## The request
Copy out every entry below, line by line, leaving each one unchanged.

## Task inputs
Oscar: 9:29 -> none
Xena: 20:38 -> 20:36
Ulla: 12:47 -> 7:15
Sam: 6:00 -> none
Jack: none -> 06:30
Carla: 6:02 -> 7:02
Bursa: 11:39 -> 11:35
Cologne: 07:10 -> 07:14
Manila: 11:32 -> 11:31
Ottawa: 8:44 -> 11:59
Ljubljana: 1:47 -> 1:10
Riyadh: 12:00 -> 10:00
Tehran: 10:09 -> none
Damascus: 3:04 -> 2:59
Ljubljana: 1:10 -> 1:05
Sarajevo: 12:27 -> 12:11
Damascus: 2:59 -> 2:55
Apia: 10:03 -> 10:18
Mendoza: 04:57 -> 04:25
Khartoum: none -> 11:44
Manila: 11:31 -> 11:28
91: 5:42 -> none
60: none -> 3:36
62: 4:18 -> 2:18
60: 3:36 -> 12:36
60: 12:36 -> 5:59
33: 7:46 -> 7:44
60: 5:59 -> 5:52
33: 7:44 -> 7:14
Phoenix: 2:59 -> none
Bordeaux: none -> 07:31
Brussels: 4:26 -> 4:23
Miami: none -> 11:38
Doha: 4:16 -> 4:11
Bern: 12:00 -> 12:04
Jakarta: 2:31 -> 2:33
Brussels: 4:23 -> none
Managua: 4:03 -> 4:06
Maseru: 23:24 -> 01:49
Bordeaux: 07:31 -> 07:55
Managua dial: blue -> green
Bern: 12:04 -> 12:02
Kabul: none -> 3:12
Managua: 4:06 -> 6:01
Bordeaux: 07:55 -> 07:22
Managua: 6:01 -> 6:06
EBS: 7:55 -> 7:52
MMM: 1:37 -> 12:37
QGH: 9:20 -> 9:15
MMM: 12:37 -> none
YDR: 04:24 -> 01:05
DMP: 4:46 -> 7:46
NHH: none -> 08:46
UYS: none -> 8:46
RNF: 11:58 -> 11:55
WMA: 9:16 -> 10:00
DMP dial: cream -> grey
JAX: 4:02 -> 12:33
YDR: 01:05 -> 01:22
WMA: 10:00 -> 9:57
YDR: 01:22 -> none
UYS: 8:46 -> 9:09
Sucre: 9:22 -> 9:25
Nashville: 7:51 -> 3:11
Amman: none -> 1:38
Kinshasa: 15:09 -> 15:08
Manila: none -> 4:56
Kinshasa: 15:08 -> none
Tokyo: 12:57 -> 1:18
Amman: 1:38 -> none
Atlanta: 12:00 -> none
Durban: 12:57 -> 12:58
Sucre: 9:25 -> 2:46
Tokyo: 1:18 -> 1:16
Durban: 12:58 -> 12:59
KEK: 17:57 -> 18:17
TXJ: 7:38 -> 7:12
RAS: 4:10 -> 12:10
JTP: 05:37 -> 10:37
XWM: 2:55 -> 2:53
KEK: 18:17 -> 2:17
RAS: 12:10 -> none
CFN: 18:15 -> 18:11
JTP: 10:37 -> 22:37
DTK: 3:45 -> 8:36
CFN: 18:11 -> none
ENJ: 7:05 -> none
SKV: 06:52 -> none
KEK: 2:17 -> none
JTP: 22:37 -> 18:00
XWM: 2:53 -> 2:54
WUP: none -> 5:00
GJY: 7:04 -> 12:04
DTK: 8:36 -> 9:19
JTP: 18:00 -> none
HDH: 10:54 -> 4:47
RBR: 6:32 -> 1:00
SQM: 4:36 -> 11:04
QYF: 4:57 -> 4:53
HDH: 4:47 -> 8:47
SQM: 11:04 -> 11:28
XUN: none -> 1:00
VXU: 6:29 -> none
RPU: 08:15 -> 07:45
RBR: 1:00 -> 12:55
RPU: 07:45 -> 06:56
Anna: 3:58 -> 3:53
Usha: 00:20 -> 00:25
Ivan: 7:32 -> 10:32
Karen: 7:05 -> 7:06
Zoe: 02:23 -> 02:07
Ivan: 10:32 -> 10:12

## The response
Oscar: 9:29 -> none
Xena: 20:38 -> 20:36
Ulla: 12:47 -> 7:15
Sam: 6:00 -> none
Jack: none -> 06:30
Carla: 6:02 -> 7:02
Bursa: 11:39 -> 11:35
Cologne: 07:10 -> 07:14
Manila: 11:32 -> 11:31
Ottawa: 8:44 -> 11:59
Ljubljana: 1:47 -> 1:10
Riyadh: 12:00 -> 10:00
Tehran: 10:09 -> none
Damascus: 3:04 -> 2:59
Ljubljana: 1:10 -> 1:05
Sarajevo: 12:27 -> 12:11
Damascus: 2:59 -> 2:55
Apia: 10:03 -> 10:18
Mendoza: 04:57 -> 04:25
Khartoum: none -> 11:44
Manila: 11:31 -> 11:28
91: 5:42 -> none
60: none -> 3:36
62: 4:18 -> 2:18
60: 3:36 -> 12:36
60: 12:36 -> 5:59
33: 7:46 -> 7:44
60: 5:59 -> 5:52
33: 7:44 -> 7:14
Phoenix: 2:59 -> none
Bordeaux: none -> 07:31
Brussels: 4:26 -> 4:23
Miami: none -> 11:38
Doha: 4:16 -> 4:11
Bern: 12:00 -> 12:04
Jakarta: 2:31 -> 2:33
Brussels: 4:23 -> none
Managua: 4:03 -> 4:06
Maseru: 23:24 -> 01:49
Bordeaux: 07:31 -> 07:55
Managua dial: blue -> green
Bern: 12:04 -> 12:02
Kabul: none -> 3:12
Managua: 4:06 -> 6:01
Bordeaux: 07:55 -> 07:22
Managua: 6:01 -> 6:06
EBS: 7:55 -> 7:52
MMM: 1:37 -> 12:37
QGH: 9:20 -> 9:15
MMM: 12:37 -> none
YDR: 04:24 -> 01:05
DMP: 4:46 -> 7:46
NHH: none -> 08:46
UYS: none -> 8:46
RNF: 11:58 -> 11:55
WMA: 9:16 -> 10:00
DMP dial: cream -> grey
JAX: 4:02 -> 12:33
YDR: 01:05 -> 01:22
WMA: 10:00 -> 9:57
YDR: 01:22 -> none
UYS: 8:46 -> 9:09
Sucre: 9:22 -> 9:25
Nashville: 7:51 -> 3:11
Amman: none -> 1:38
Kinshasa: 15:09 -> 15:08
Manila: none -> 4:56
Kinshasa: 15:08 -> none
Tokyo: 12:57 -> 1:18
Amman: 1:38 -> none
Atlanta: 12:00 -> none
Durban: 12:57 -> 12:58
Sucre: 9:25 -> 2:46
Tokyo: 1:18 -> 1:16
Durban: 12:58 -> 12:59
KEK: 17:57 -> 18:17
TXJ: 7:38 -> 7:12
RAS: 4:10 -> 12:10
JTP: 05:37 -> 10:37
XWM: 2:55 -> 2:53
KEK: 18:17 -> 2:17
RAS: 12:10 -> none
CFN: 18:15 -> 18:11
JTP: 10:37 -> 22:37
DTK: 3:45 -> 8:36
CFN: 18:11 -> none
ENJ: 7:05 -> none
SKV: 06:52 -> none
KEK: 2:17 -> none
JTP: 22:37 -> 18:00
XWM: 2:53 -> 2:54
WUP: none -> 5:00
GJY: 7:04 -> 12:04
DTK: 8:36 -> 9:19
JTP: 18:00 -> none
HDH: 10:54 -> 4:47
RBR: 6:32 -> 1:00
SQM: 4:36 -> 11:04
QYF: 4:57 -> 4:53
HDH: 4:47 -> 8:47
SQM: 11:04 -> 11:28
XUN: none -> 1:00
VXU: 6:29 -> none
RPU: 08:15 -> 07:45
RBR: 1:00 -> 12:55
RPU: 07:45 -> 06:56
Anna: 3:58 -> 3:53
Usha: 00:20 -> 00:25
Ivan: 7:32 -> 10:32
Karen: 7:05 -> 7:06
Zoe: 02:23 -> 02:07
Ivan: 10:32 -> 10:12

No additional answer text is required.